**PROBLEM DETAILS**: Wherever the string "trapezoid" occurs in a line of these records, report that line.

Shape transformation data
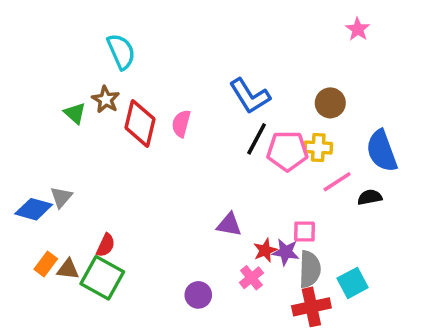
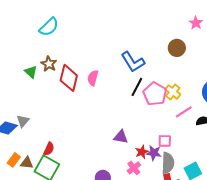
cyan semicircle: (121, 51) -> (49, 27), moved, turned 70
brown circle: (330, 103) -> (177, 48), moved
yellow cross: (318, 147) -> (173, 92), turned 35
pink pentagon: (287, 151) -> (155, 94), turned 30

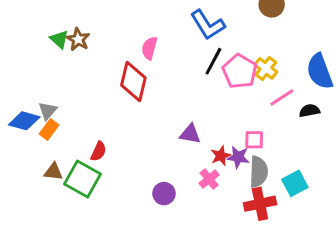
brown star: (49, 64) -> (78, 39), moved
red diamond: (69, 78) -> (133, 82), moved
red semicircle: (49, 149) -> (99, 151), moved
orange rectangle: (14, 160) -> (49, 130), moved

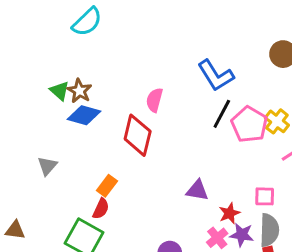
blue diamond: (24, 121) -> (84, 115), moved
orange rectangle: (49, 130) -> (107, 186), moved
purple star: (238, 157) -> (242, 235), moved
brown triangle: (53, 172) -> (15, 230), moved

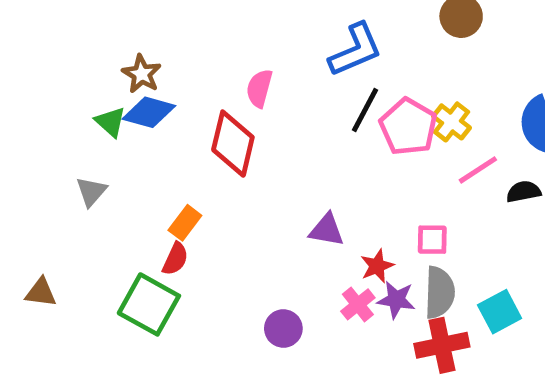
blue L-shape: (216, 75) -> (355, 50), turned -81
green triangle: (60, 91) -> (110, 122), moved

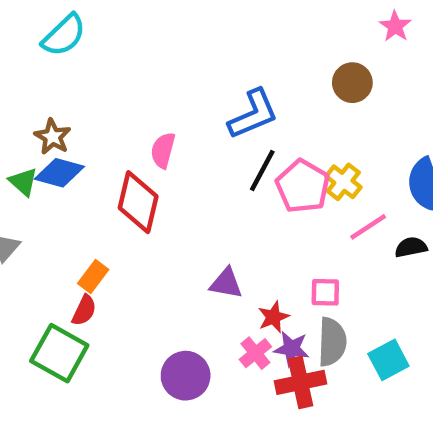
purple circle: (283, 328) -> (186, 376), size x1.4
red cross: (442, 345) -> (301, 382), moved

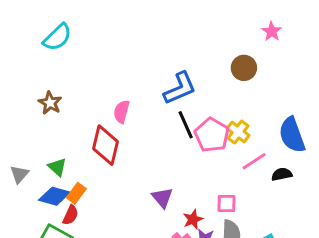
black line: (262, 171) -> (186, 125), turned -52
blue diamond: (59, 173) -> (54, 196), moved
green triangle: (23, 182) -> (57, 167), moved
purple triangle: (226, 283) -> (162, 198), turned 40

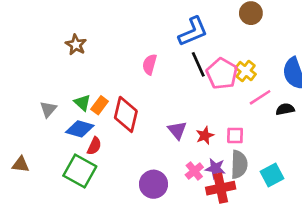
pink semicircle: (121, 112) -> (150, 64), moved
red diamond: (105, 145) -> (126, 114), moved
orange rectangle: (76, 193) -> (100, 105), moved
red star: (193, 219) -> (205, 135), moved

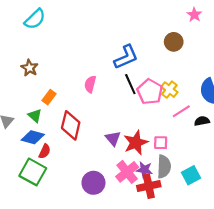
orange rectangle: (100, 105) -> (49, 97), moved
red star: (205, 135) -> (136, 143), size x1.6
pink cross: (194, 171) -> (127, 172), size x1.5

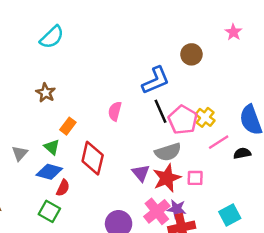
brown circle: (174, 42) -> (191, 54), moved
gray semicircle: (164, 167) -> (168, 152), moved, turned 70
green square: (33, 172) -> (49, 211), size x0.7

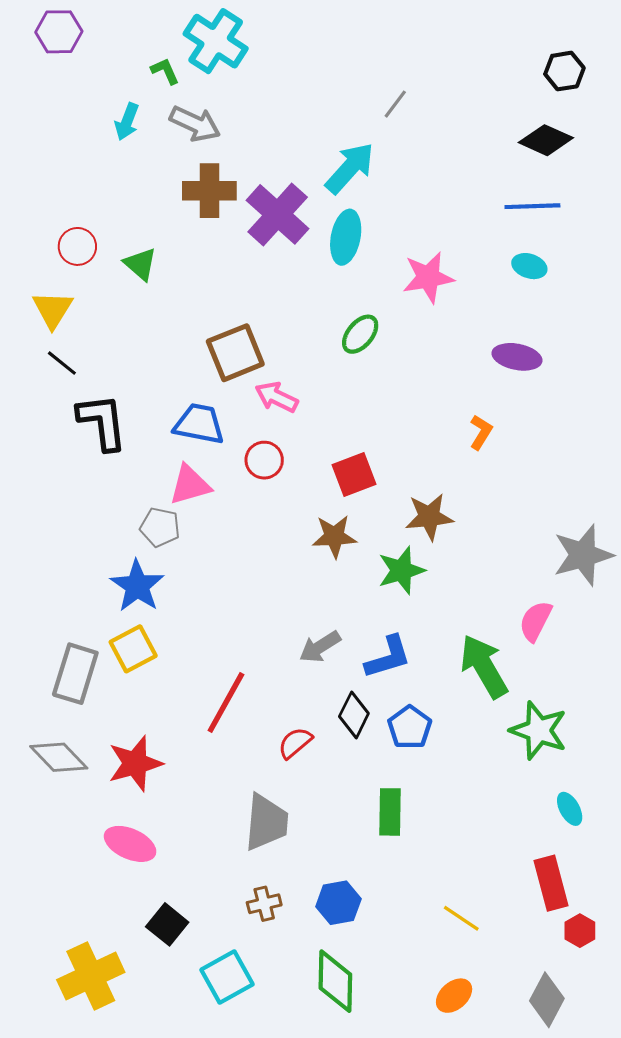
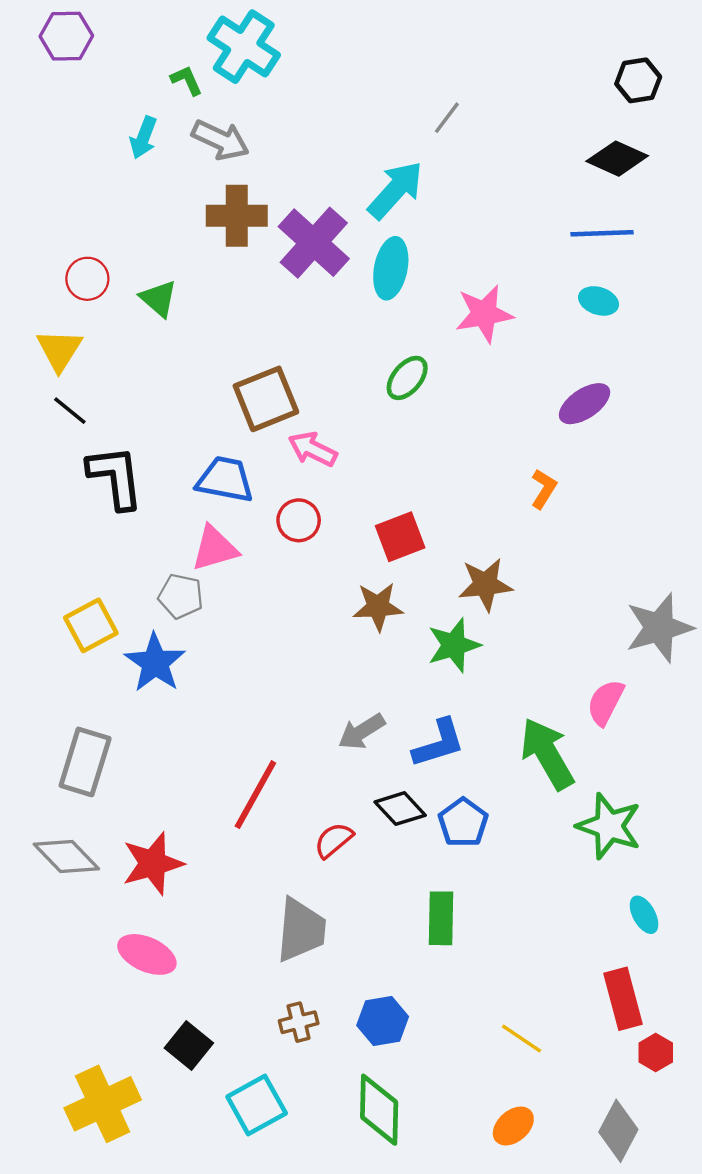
purple ellipse: (517, 357) -> (585, 404), turned -45
yellow square: (133, 649) -> (91, 625), moved
black diamond: (354, 715) -> (400, 809), turned -69

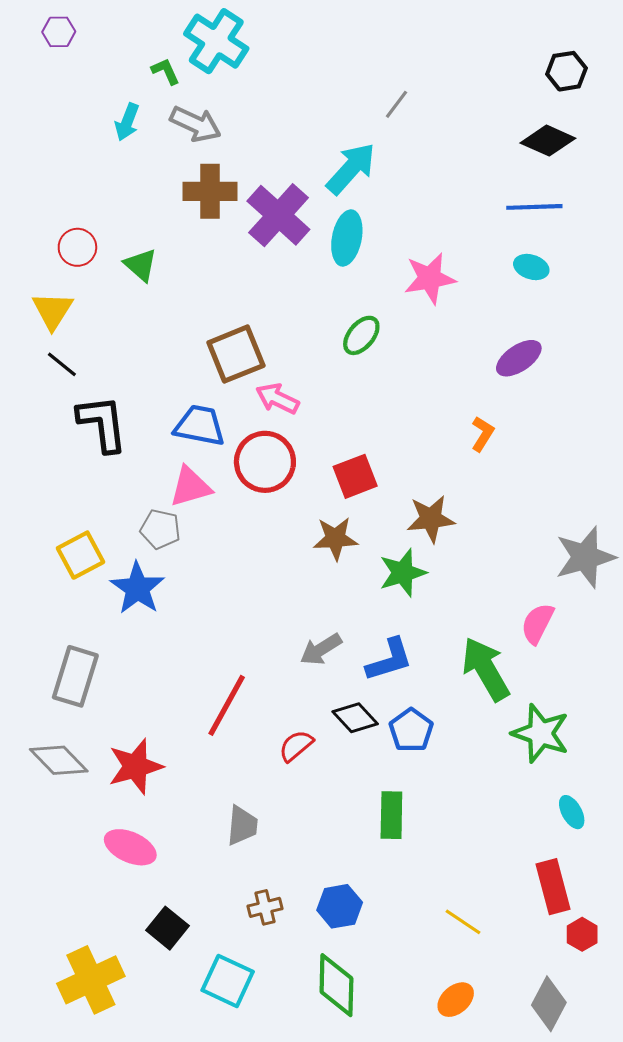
purple hexagon: (66, 36) -> (59, 32), size x0.7
red circle: (299, 520) -> (265, 462), size x1.6
gray trapezoid: (301, 930) -> (242, 826), moved, size x0.7
cyan square: (257, 1105) -> (228, 981), turned -36

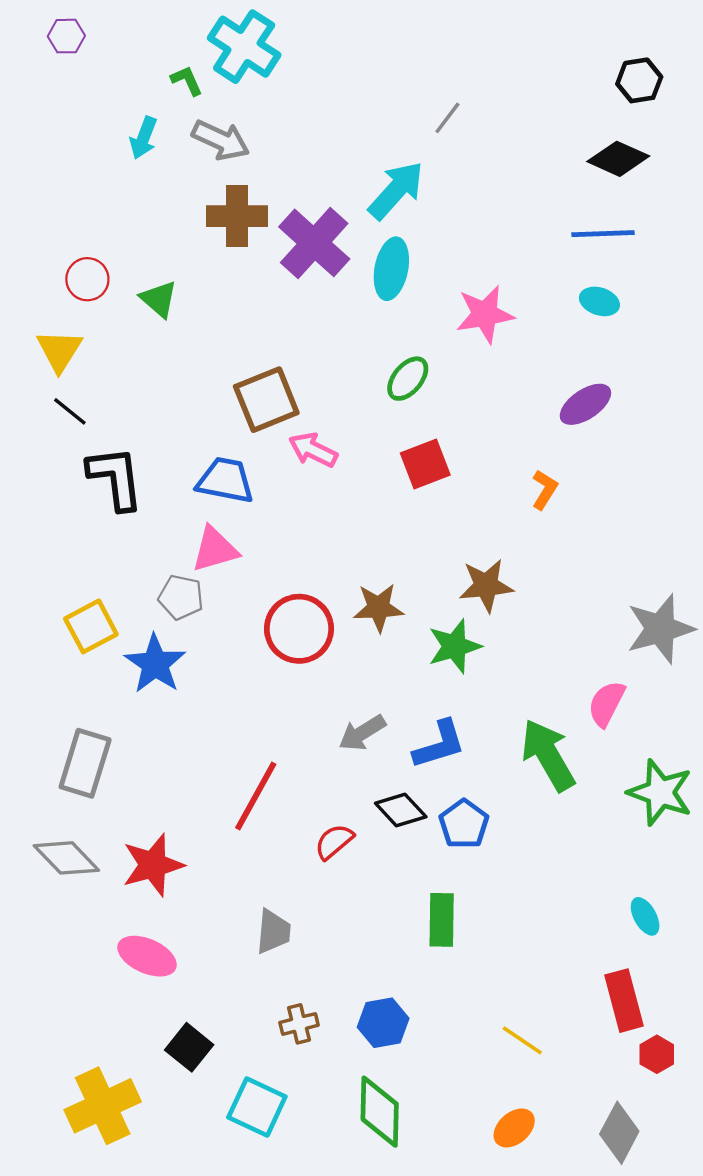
red circle: (265, 462) -> (299, 629), moved
red square: (355, 476) -> (425, 464), moved
green star: (541, 733) -> (660, 792), moved

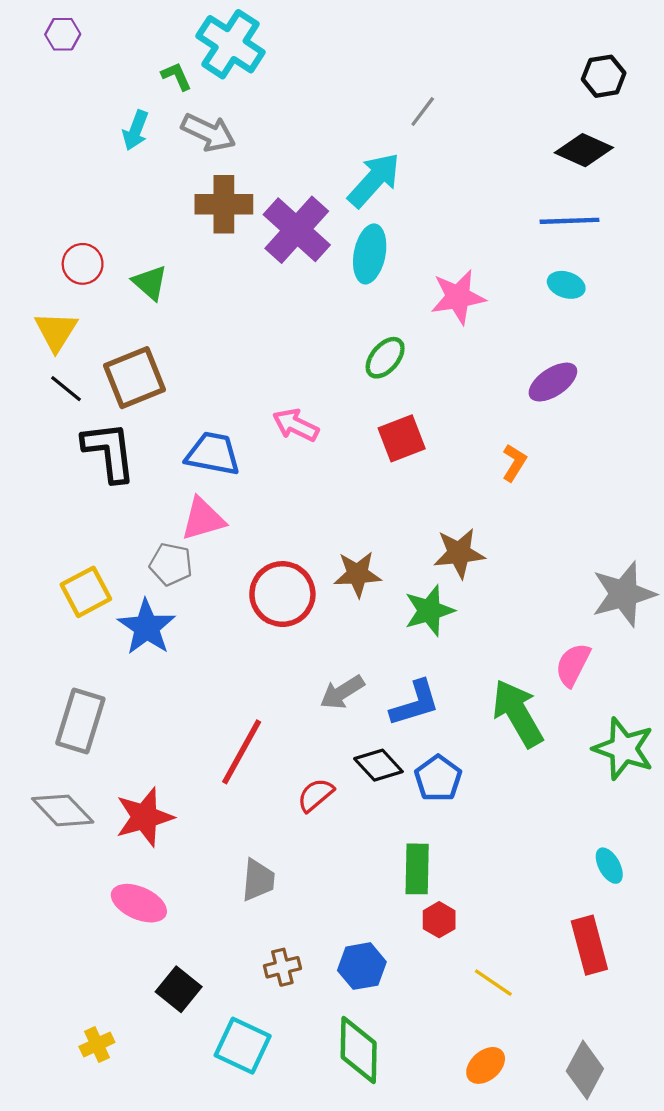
brown square: (266, 400) -> (134, 378), moved
red hexagon: (657, 1054) -> (439, 920), moved
yellow cross: (103, 1106) -> (97, 1044), size x0.5

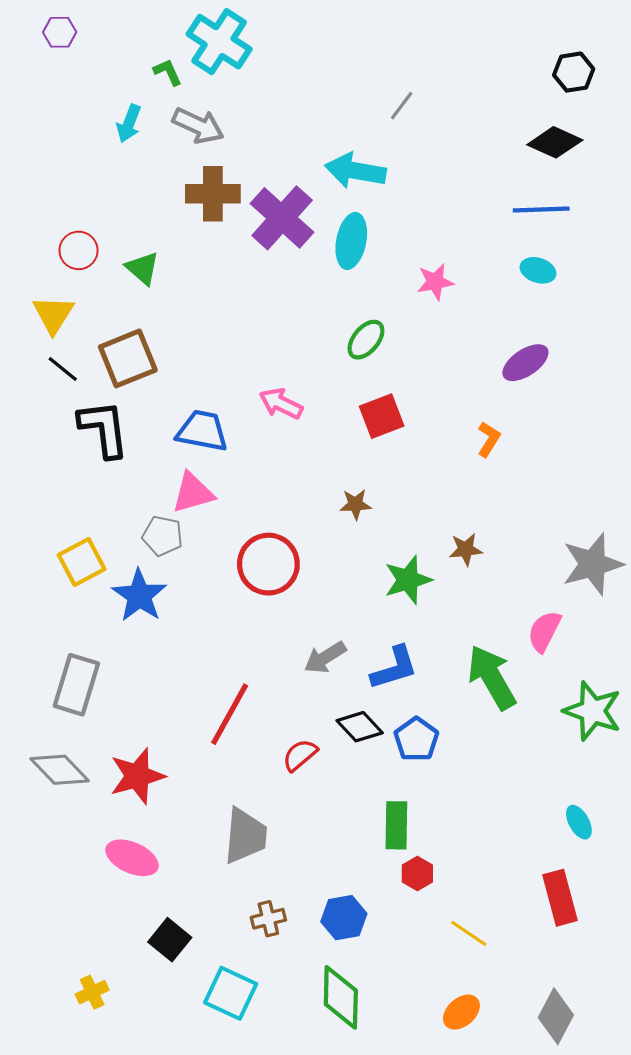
cyan arrow: (374, 180) -> (355, 171), turned -122
pink star: (458, 297) -> (435, 282), size x0.7
brown star: (459, 553) -> (466, 549), moved, size x0.7
brown star: (358, 574) -> (355, 504), moved, size x0.7
gray trapezoid: (258, 880) -> (245, 836), size x1.4

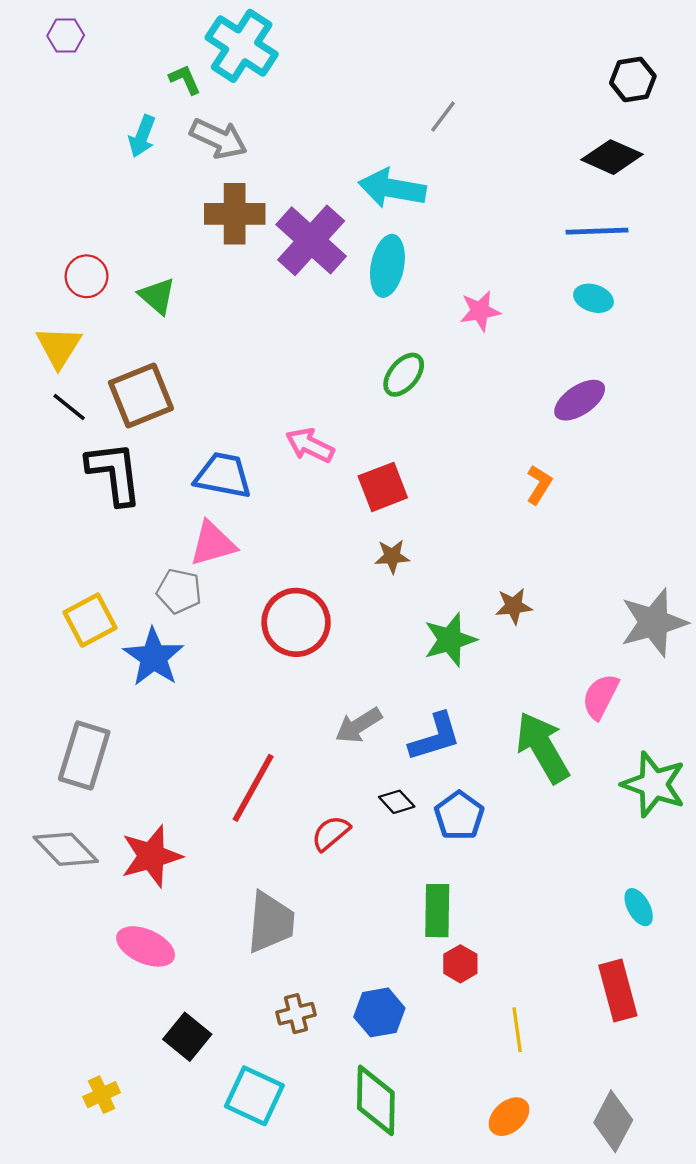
red square: (382, 416) -> (383, 487), moved
black diamond: (360, 727) -> (397, 802), size x0.7
yellow line: (469, 933) -> (517, 1030), turned 48

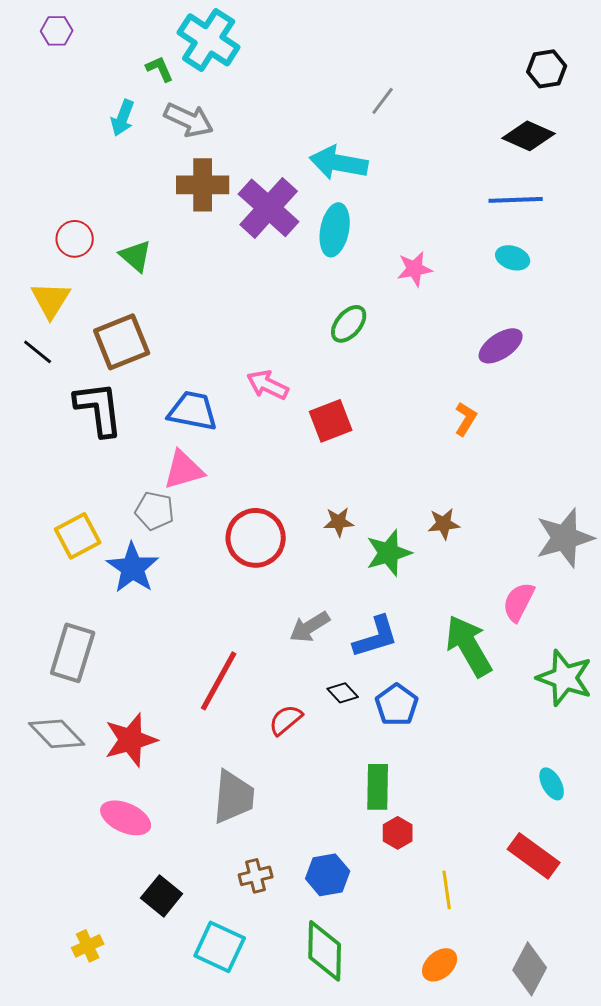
black line: (69, 407) -> (38, 352), moved
brown star: (392, 556) -> (339, 522), moved
red rectangle: (618, 990) -> (534, 856), turned -39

**YOUR SOLUTION**:
gray trapezoid: (301, 930) -> (242, 826), moved, size x0.7
gray trapezoid: (258, 880) -> (245, 836), size x1.4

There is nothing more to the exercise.